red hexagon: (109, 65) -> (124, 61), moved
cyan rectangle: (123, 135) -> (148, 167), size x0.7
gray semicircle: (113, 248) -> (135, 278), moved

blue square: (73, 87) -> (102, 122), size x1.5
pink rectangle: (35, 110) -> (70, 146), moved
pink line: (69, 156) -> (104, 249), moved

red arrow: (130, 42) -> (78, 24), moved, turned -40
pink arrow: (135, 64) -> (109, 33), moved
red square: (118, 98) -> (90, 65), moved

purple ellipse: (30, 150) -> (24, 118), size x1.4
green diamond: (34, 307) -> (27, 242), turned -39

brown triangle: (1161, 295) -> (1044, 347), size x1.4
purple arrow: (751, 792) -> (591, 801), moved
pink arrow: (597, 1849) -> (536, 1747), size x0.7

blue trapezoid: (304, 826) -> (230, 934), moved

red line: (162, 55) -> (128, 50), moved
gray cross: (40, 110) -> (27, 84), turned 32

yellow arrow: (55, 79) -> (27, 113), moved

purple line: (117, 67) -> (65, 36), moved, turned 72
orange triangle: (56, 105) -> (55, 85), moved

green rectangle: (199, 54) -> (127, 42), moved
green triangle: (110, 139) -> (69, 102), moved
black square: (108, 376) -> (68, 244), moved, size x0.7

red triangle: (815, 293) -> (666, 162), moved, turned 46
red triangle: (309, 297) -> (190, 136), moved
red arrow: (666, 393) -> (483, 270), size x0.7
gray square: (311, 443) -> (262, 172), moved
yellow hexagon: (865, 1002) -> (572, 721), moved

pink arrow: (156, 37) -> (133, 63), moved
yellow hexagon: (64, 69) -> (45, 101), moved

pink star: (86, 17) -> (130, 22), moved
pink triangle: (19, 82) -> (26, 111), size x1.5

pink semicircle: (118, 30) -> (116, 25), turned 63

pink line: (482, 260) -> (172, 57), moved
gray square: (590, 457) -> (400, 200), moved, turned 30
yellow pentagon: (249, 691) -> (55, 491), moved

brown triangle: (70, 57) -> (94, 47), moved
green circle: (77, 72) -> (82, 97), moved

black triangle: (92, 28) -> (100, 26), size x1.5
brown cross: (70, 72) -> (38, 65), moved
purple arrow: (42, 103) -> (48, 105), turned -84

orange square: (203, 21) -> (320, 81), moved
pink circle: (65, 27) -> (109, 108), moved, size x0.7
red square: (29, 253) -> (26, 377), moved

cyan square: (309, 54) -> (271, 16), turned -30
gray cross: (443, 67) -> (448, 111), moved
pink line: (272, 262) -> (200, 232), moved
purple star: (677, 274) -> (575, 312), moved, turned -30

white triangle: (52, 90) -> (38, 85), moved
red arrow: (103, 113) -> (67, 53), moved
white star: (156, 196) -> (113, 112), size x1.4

┄┄┄┄┄┄┄┄┄┄┄┄┄┄┄┄┄┄┄┄

- [Exercise objective]:
Where a line of the records above holds the word "semicircle", copy that line.

- [Task answer]:
gray semicircle: (113, 248) -> (135, 278), moved
pink semicircle: (118, 30) -> (116, 25), turned 63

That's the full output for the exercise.